■ Exercise instructions
Although the data below holds other lines too, output only those from the line with "Someone carried the headset" up to and including the line with "Someone carried the berry", exactly as they appear.

Records to process section start

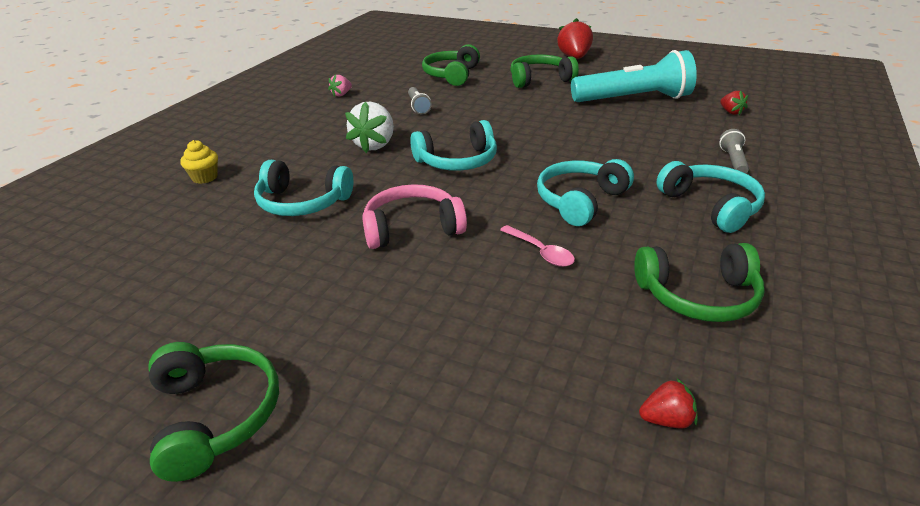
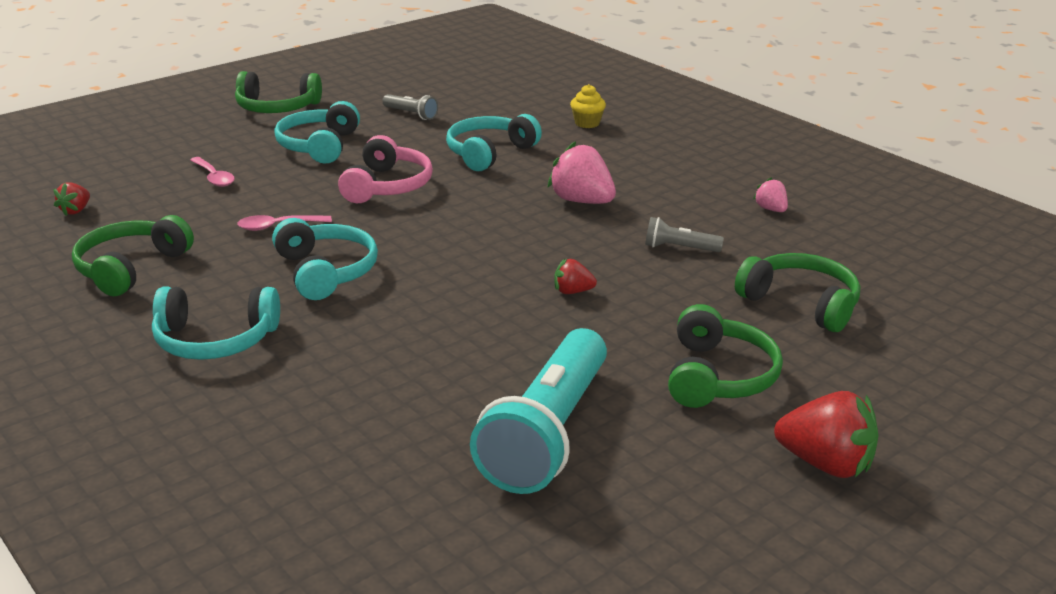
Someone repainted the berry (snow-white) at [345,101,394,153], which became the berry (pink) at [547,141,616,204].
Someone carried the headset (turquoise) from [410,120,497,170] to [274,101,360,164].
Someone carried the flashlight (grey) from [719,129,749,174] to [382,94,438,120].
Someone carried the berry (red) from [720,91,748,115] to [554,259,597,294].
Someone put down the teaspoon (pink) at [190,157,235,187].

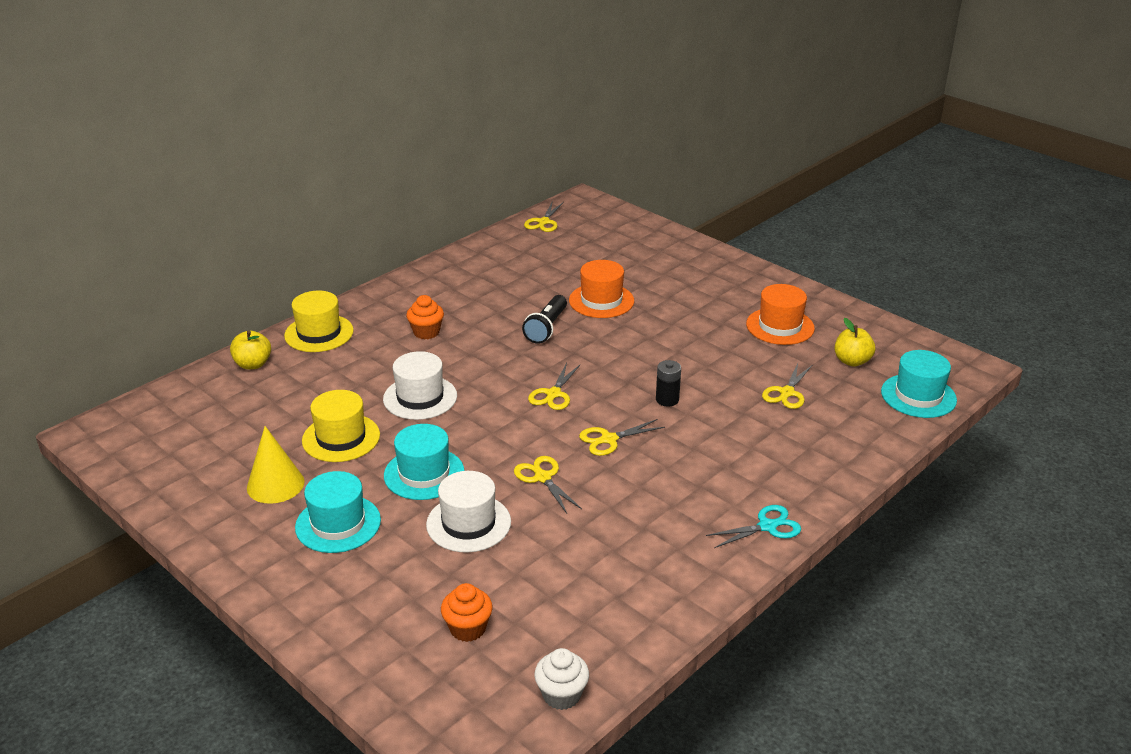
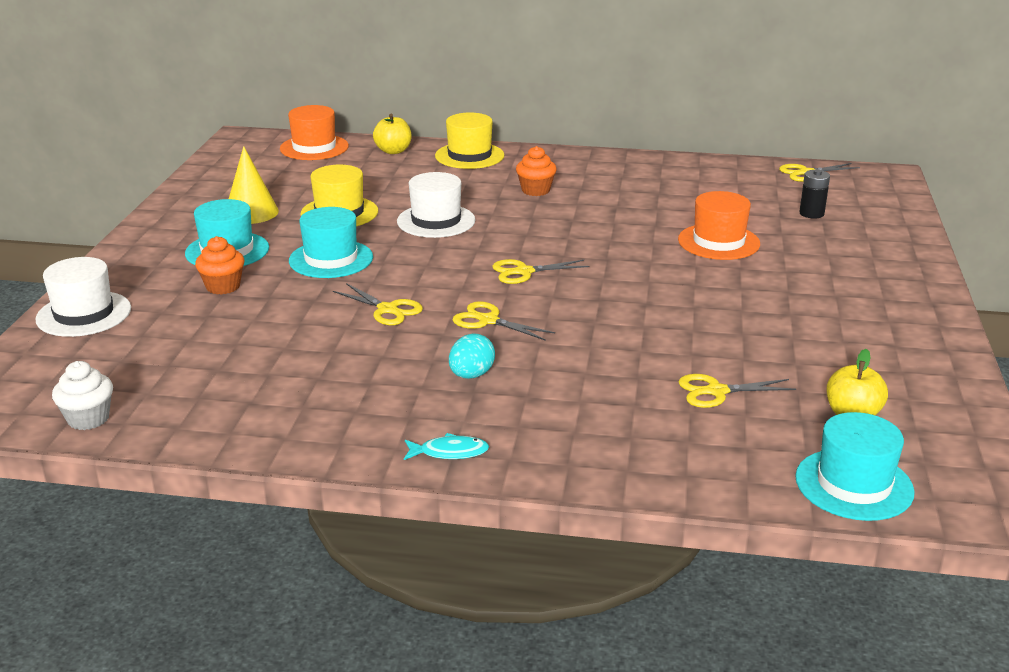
Someone carried the hat (snow-white) from [426,471,511,552] to [35,257,131,337].
Someone carried the muffin (orange-coloured) from [441,583,493,642] to [195,236,244,295].
Someone rotated the shears (bright yellow) at [514,456,582,514] by 105 degrees clockwise.
Someone took away the flashlight (ebony) at [522,295,567,344].
Someone carried the AA battery (ebony) from [656,360,681,407] to [799,169,830,219].
Someone swapped the shears (turquoise) at [706,505,801,548] for the fish figure (turquoise) at [404,433,489,460].
Someone carried the hat (orange-coloured) from [746,284,815,345] to [280,105,349,160].
Someone put down the egg (turquoise) at [449,333,495,379].

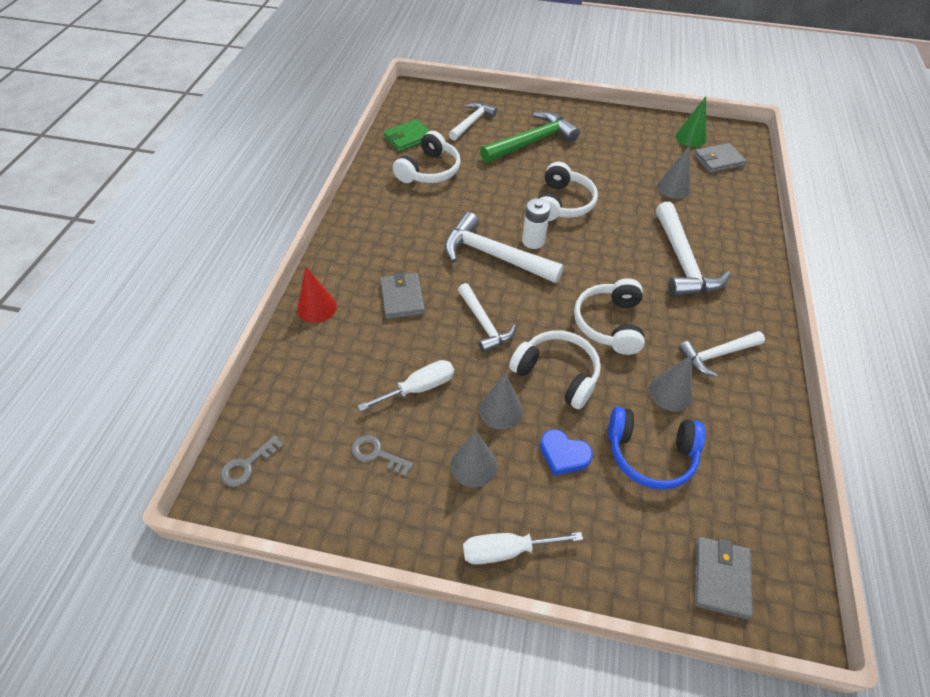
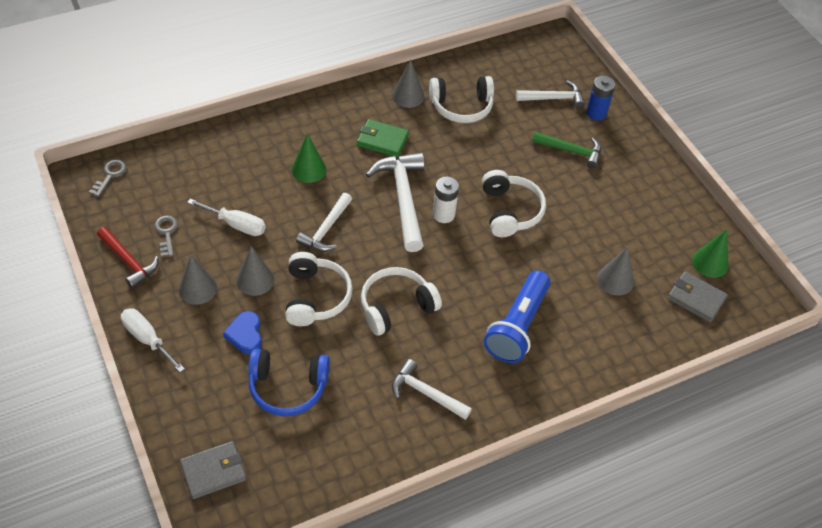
Someone rotated the latchkey (grey) at [221,435,284,487] by 105 degrees clockwise.
Someone took away the solid cone (red) at [297,266,337,323].
Someone swapped the card wallet (grey) at [380,272,425,319] for the solid cone (green) at [291,134,326,183].
Someone carried the card wallet (green) from [384,119,430,152] to [357,119,409,157].
Someone scaled the claw hammer (green) at [480,111,580,163] by 0.63.
Someone rotated the headset (snow-white) at [538,162,598,221] by 75 degrees counterclockwise.
Someone rotated the headset (royal blue) at [608,407,705,490] by 60 degrees counterclockwise.
Someone carried the solid cone (grey) from [649,355,693,411] to [392,59,424,108].
Someone swapped the claw hammer (snow-white) at [656,202,731,297] for the flashlight (royal blue) at [484,270,551,363].
Someone put down the claw hammer (red) at [97,227,158,288].
Someone put down the AA battery (royal blue) at [586,76,615,120].

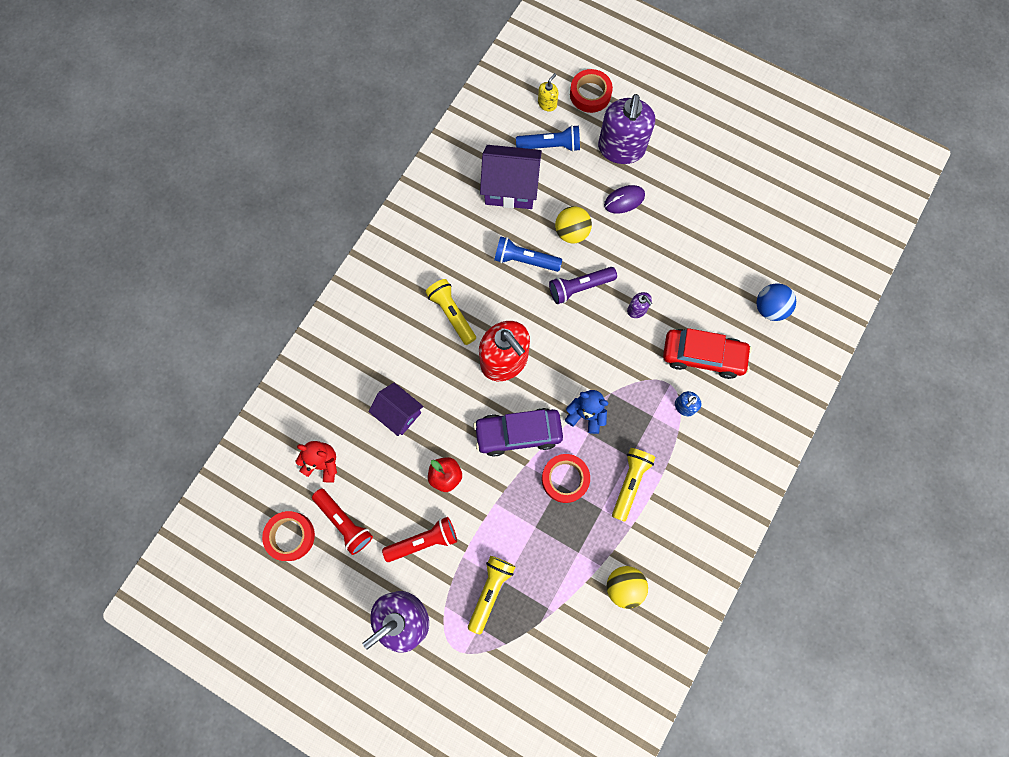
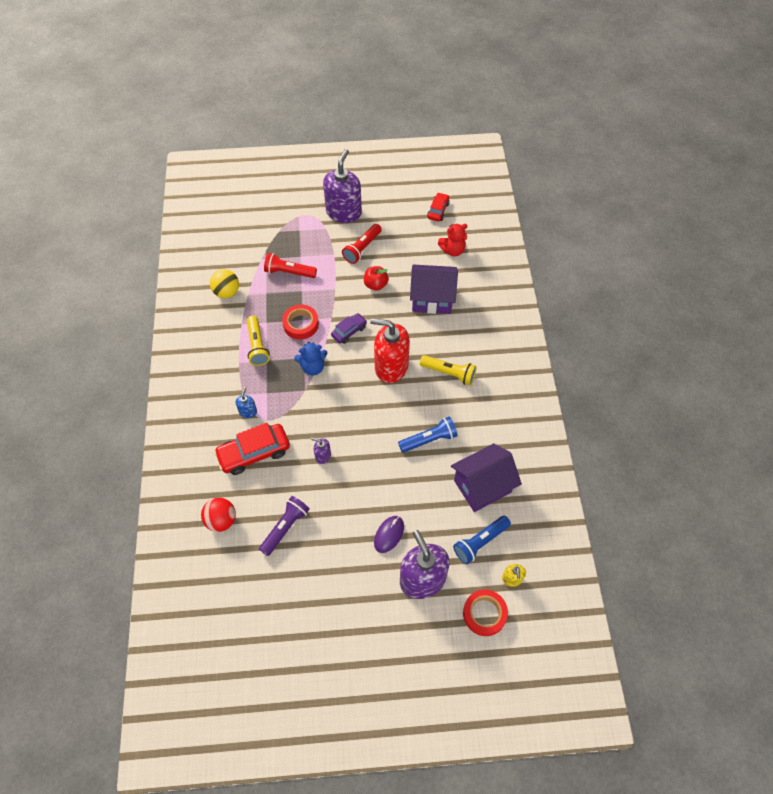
Someone swapped the sticky tape (red) at [262,511,315,561] for the toy car (red) at [427,192,450,222].
Someone carried the flashlight (red) from [312,489,373,555] to [264,253,317,278].
Someone scaled the house (purple) at [368,382,424,436] by 1.52.
Someone took away the flashlight (bright yellow) at [468,556,515,634].
Someone scaled the toy car (purple) at [473,408,563,457] by 0.58.
Someone carried the flashlight (purple) from [549,267,617,304] to [259,496,310,556].
Someone took away the play ball (bright yellow) at [555,206,592,243].
Someone repainted the play ball (royal blue) at [756,283,796,321], which became the play ball (red) at [201,498,236,532].

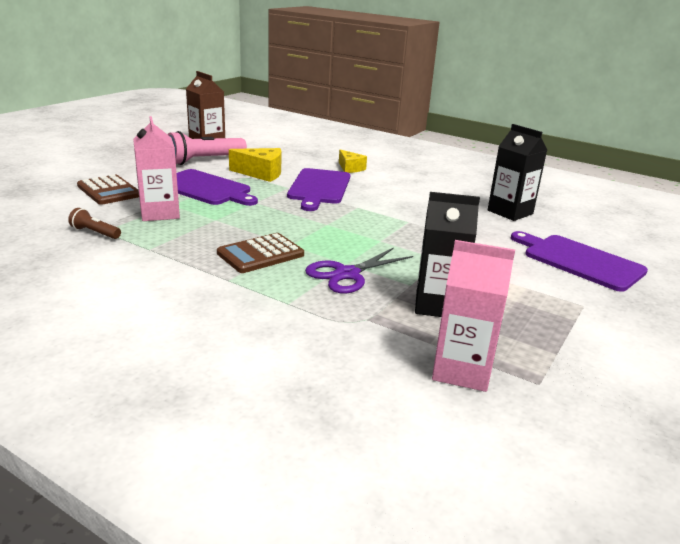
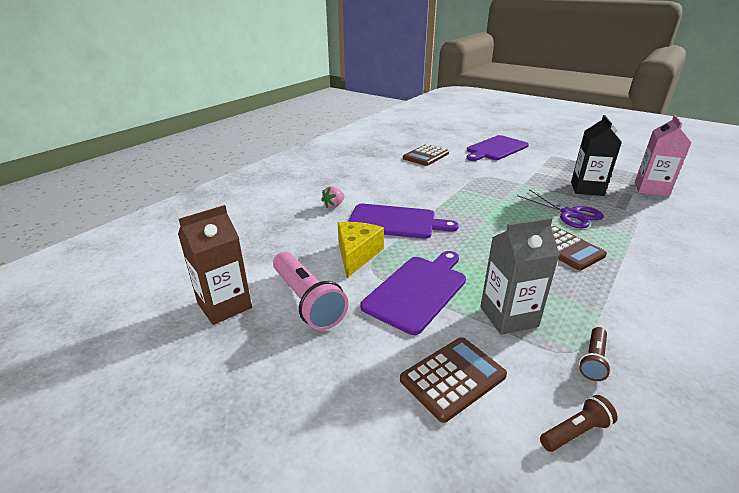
Someone repainted the carton (pink) at [133,116,180,221], which became the carton (grey) at [480,218,560,335].
Someone swapped the cheese wedge (bright yellow) at [339,149,367,173] for the berry (pink) at [321,186,345,208].
Someone swapped the carton (ebony) at [488,124,547,221] for the pocket calculator (brown) at [403,144,449,166].
Someone put down the flashlight (brown) at [540,395,618,452].

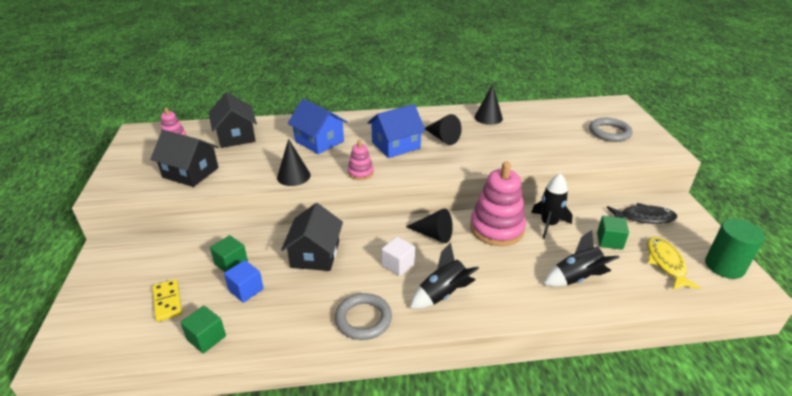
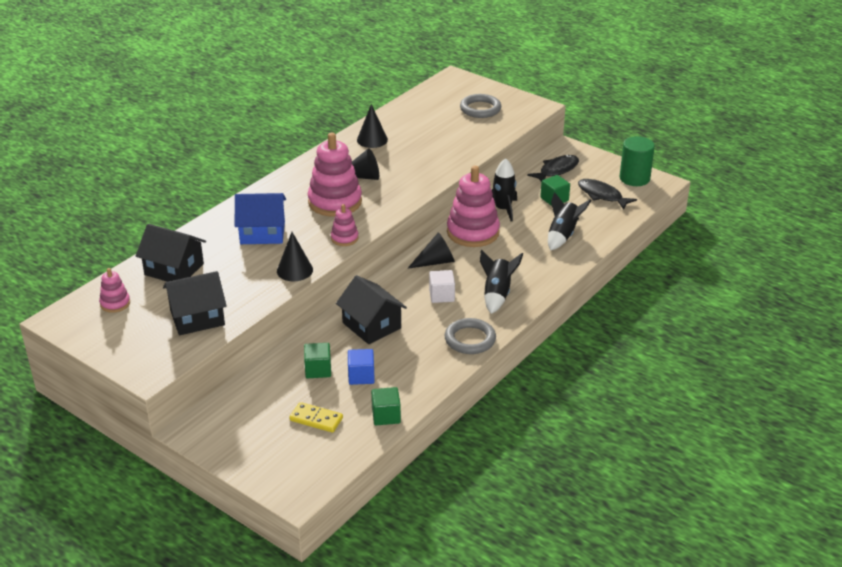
Someone swapped the house (royal blue) at [367,104,426,158] for the stacking toy (pink) at [308,133,362,217].
Someone repainted the fish figure (bright yellow) at [647,237,701,290], which became the fish figure (ebony) at [578,179,637,210].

Records to process section end

■ Task output
Someone carried the headset (turquoise) from [410,120,497,170] to [274,101,360,164].
Someone carried the flashlight (grey) from [719,129,749,174] to [382,94,438,120].
Someone carried the berry (red) from [720,91,748,115] to [554,259,597,294].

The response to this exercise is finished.